=== Section Start ===
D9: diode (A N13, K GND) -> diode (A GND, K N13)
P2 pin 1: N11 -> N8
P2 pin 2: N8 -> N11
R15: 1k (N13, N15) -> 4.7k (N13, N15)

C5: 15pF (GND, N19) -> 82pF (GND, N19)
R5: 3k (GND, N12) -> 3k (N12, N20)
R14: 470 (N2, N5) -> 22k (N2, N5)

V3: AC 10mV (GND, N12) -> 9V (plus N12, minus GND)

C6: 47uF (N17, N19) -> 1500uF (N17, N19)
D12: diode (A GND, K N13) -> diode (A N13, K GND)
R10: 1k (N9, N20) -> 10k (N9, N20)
=== Section End ===
=== Section Start ===
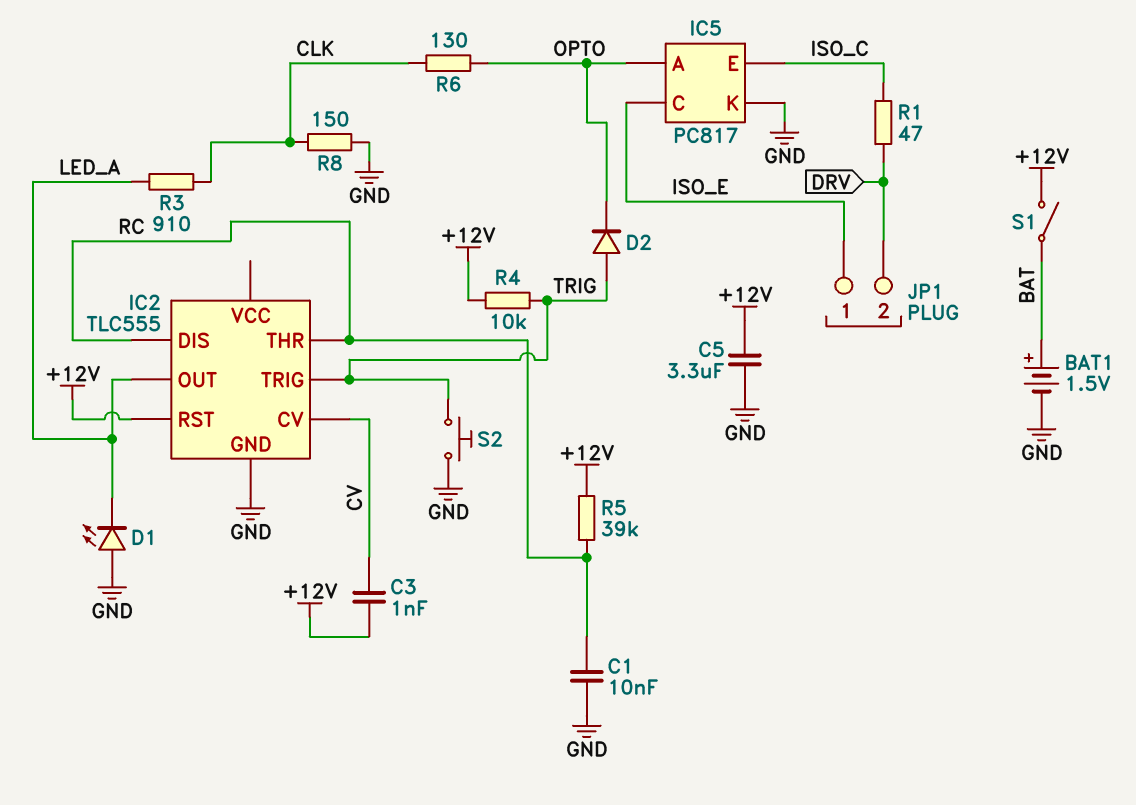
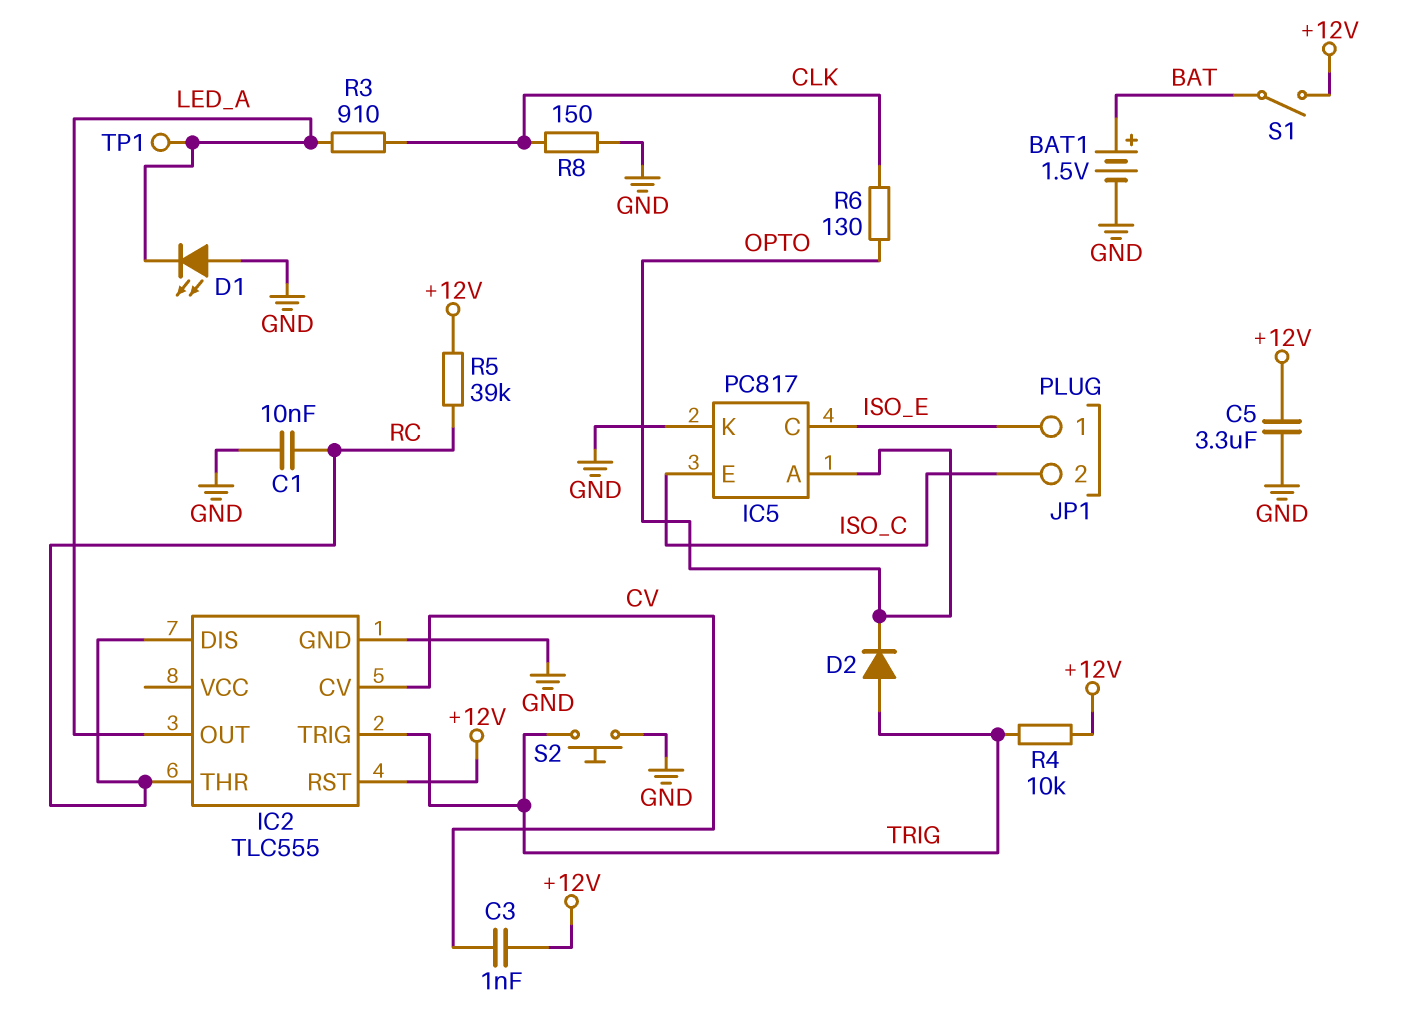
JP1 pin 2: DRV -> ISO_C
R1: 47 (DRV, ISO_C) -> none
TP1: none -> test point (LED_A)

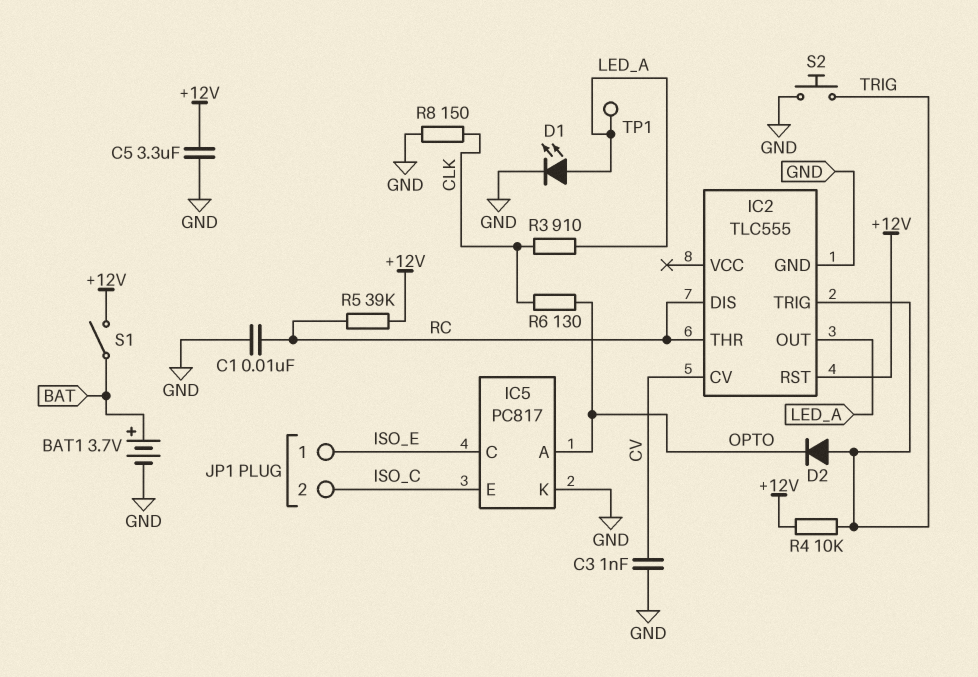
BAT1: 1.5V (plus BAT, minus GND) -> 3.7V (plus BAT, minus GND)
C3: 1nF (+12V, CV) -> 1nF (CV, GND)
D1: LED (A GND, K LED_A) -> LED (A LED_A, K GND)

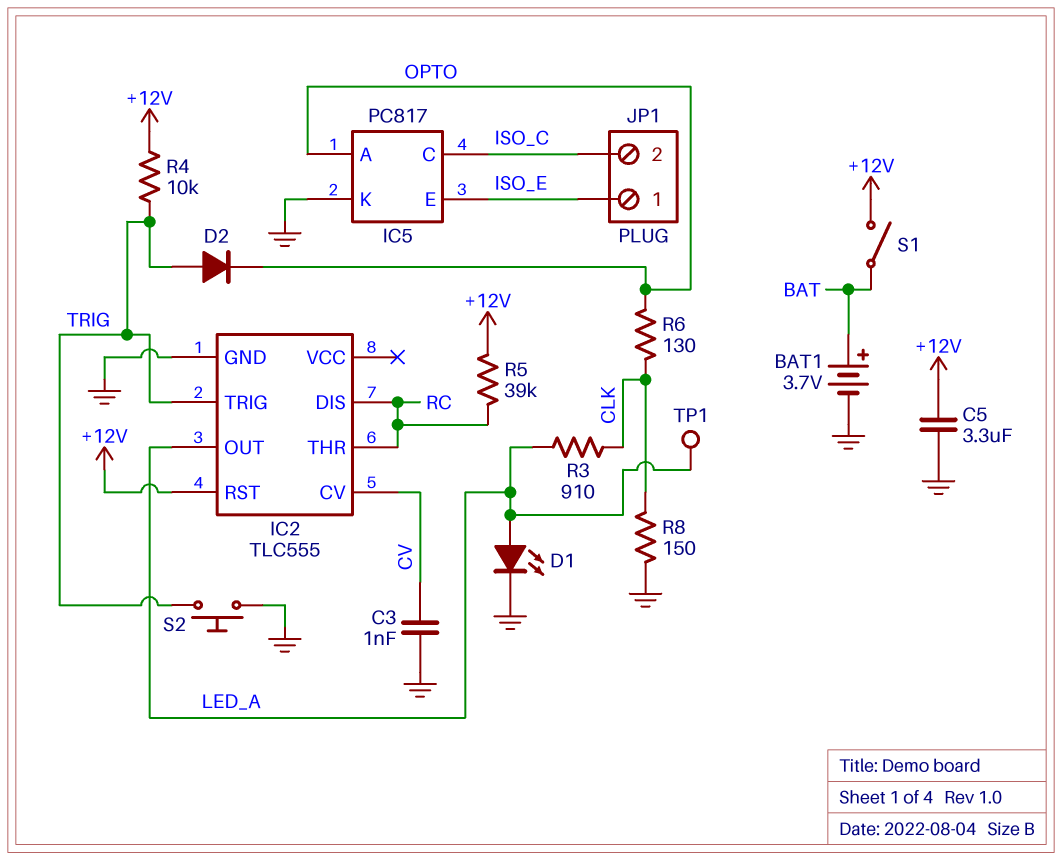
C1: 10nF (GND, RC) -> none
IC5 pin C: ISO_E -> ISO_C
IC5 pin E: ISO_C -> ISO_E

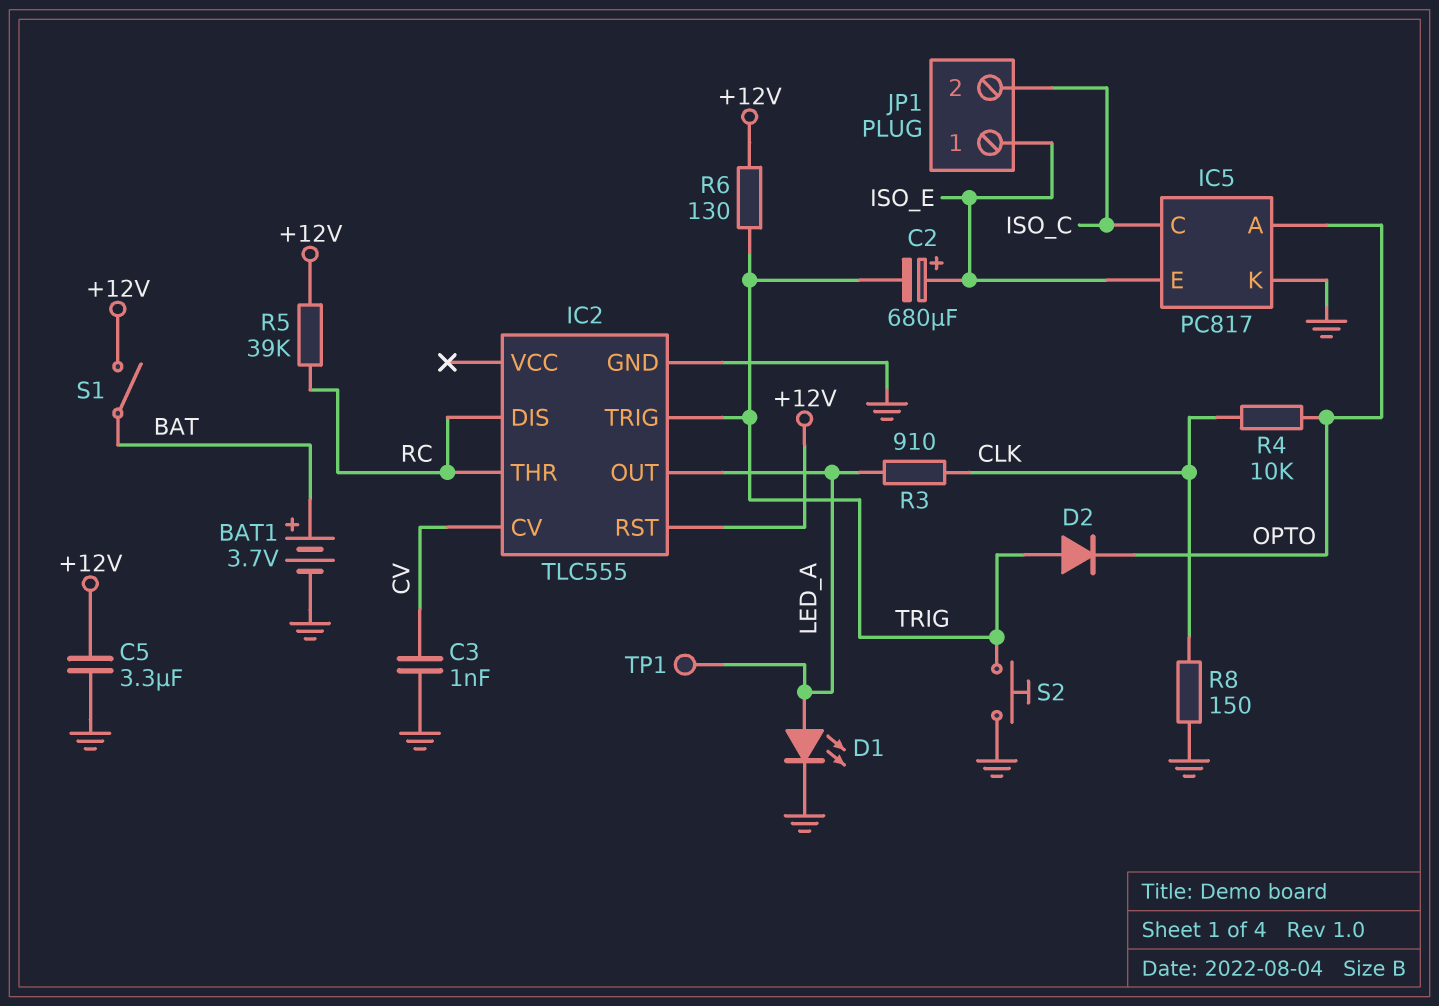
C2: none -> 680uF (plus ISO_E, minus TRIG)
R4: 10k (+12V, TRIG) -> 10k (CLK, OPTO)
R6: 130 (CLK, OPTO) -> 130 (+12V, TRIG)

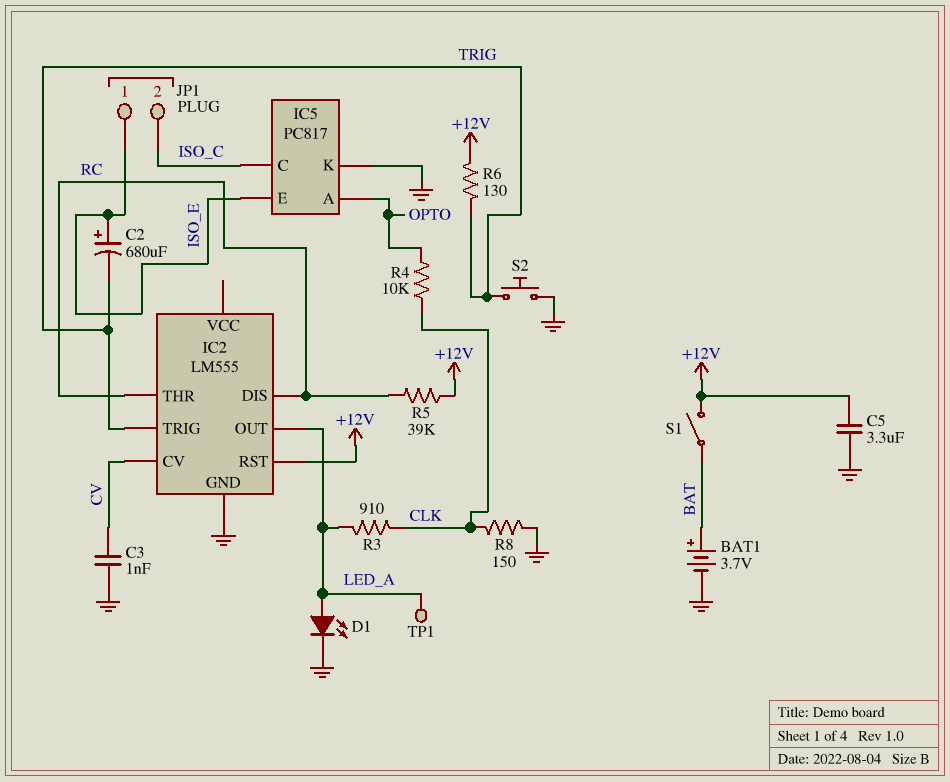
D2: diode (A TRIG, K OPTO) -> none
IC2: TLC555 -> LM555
=== Section End ===
=== Section Start ===
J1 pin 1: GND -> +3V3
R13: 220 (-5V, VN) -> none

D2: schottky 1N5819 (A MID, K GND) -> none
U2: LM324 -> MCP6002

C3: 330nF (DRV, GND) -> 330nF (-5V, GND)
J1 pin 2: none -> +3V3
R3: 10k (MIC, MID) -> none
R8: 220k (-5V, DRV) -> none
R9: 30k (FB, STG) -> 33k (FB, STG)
=== Section End ===
Problem description: When you reach the line holding "D9: diode (A" in the records above, begin reproducing exactly, stop after the line holding "C6: 47uF (N17, N19) -> 1500uF (N17, N19)", and output nothing else.

Answer to the problem:
D9: diode (A N13, K GND) -> diode (A GND, K N13)
P2 pin 1: N11 -> N8
P2 pin 2: N8 -> N11
R15: 1k (N13, N15) -> 4.7k (N13, N15)

C5: 15pF (GND, N19) -> 82pF (GND, N19)
R5: 3k (GND, N12) -> 3k (N12, N20)
R14: 470 (N2, N5) -> 22k (N2, N5)

V3: AC 10mV (GND, N12) -> 9V (plus N12, minus GND)

C6: 47uF (N17, N19) -> 1500uF (N17, N19)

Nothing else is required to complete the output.